### PROBLEM DESCRIPTION
Using the material below, repeat exactly the lines from the one with "white brick I6:I7" through the one with "lime brick G4 level 4 -> red brick G4 level 4", ends included, without any images.

### GIVEN DATA
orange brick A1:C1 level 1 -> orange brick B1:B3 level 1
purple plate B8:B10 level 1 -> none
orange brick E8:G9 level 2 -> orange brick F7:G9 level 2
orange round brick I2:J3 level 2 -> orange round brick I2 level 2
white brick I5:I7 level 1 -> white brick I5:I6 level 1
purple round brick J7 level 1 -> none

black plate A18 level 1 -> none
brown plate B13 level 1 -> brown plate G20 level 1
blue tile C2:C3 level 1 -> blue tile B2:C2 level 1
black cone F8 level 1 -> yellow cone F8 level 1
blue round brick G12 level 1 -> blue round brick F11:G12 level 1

--

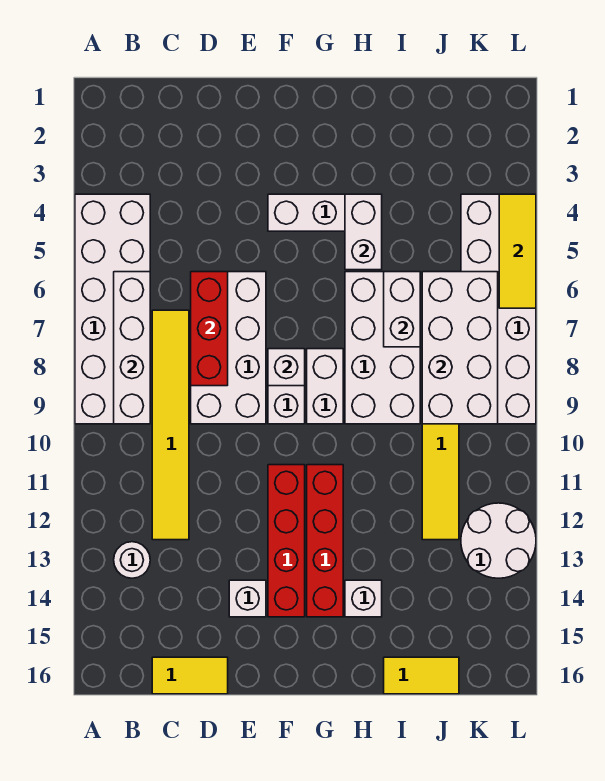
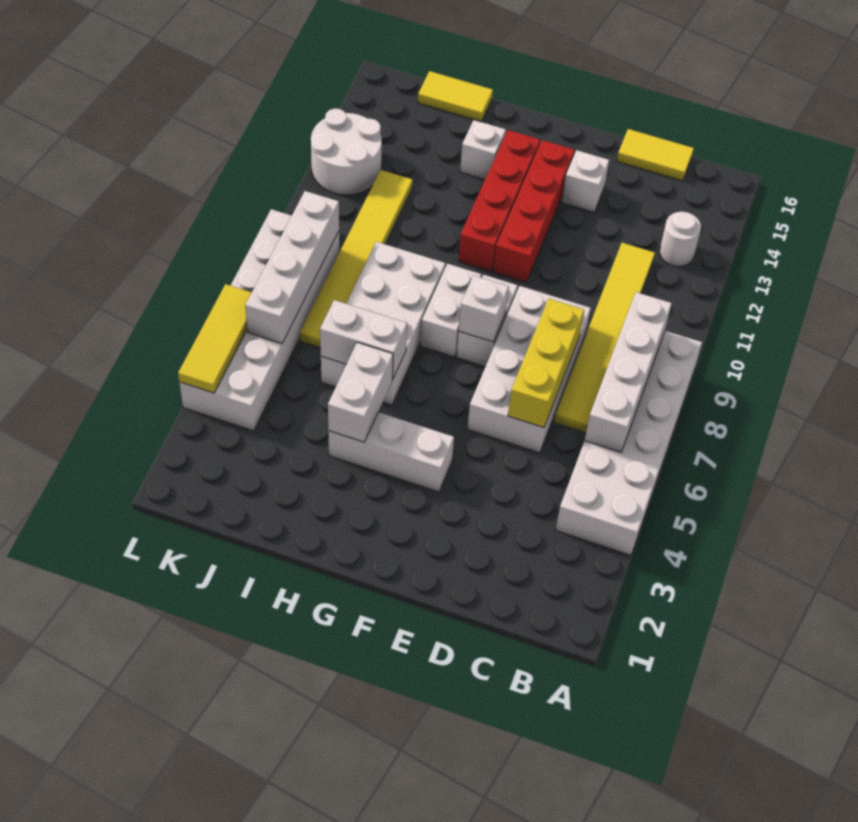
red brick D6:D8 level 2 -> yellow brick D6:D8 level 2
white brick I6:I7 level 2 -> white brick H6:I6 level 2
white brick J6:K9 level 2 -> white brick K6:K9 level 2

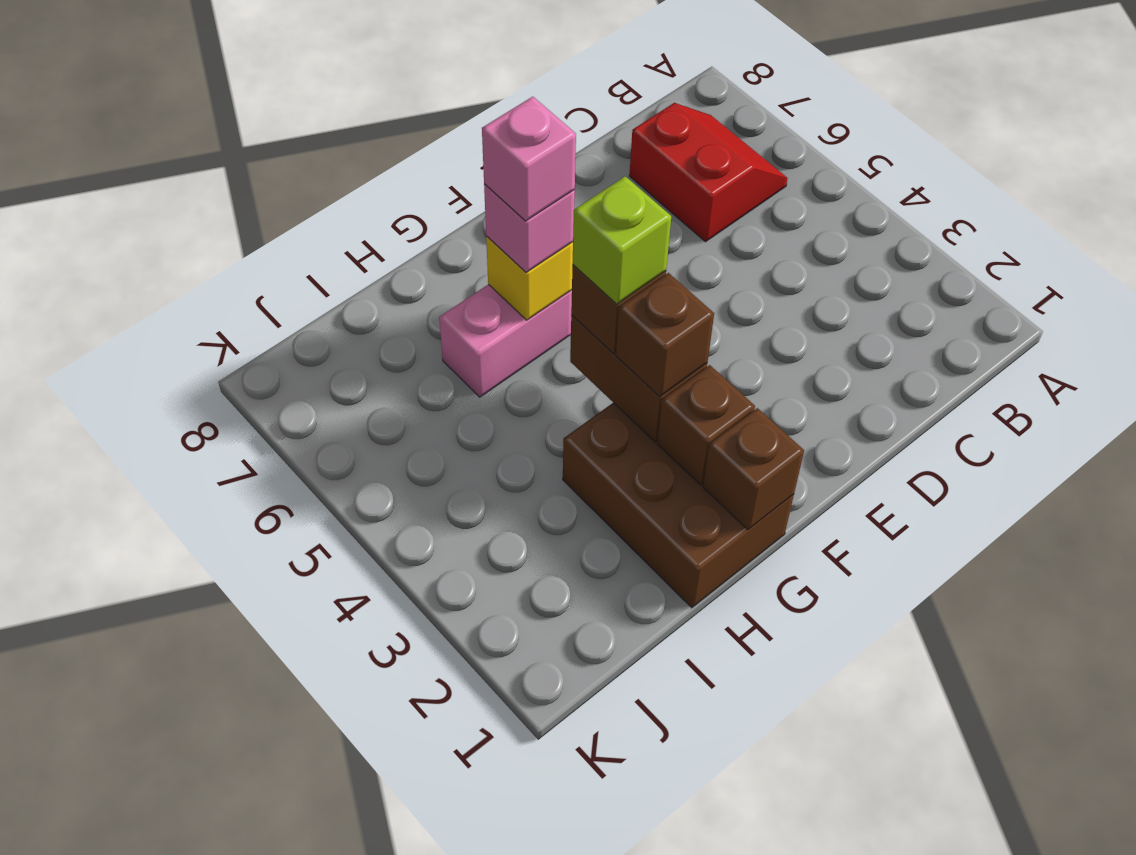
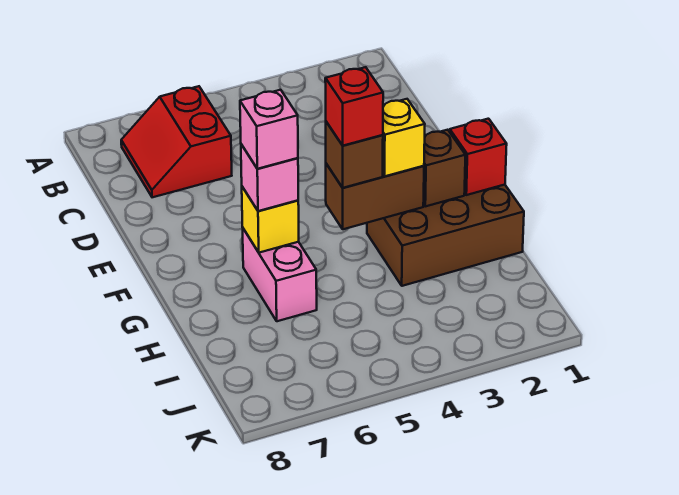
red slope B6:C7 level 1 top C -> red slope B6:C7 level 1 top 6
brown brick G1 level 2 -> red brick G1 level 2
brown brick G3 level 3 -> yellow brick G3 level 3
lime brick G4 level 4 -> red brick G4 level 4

### OUTPUT BELOW
white brick I6:I7 level 2 -> white brick H6:I6 level 2
white brick J6:K9 level 2 -> white brick K6:K9 level 2

red slope B6:C7 level 1 top C -> red slope B6:C7 level 1 top 6
brown brick G1 level 2 -> red brick G1 level 2
brown brick G3 level 3 -> yellow brick G3 level 3
lime brick G4 level 4 -> red brick G4 level 4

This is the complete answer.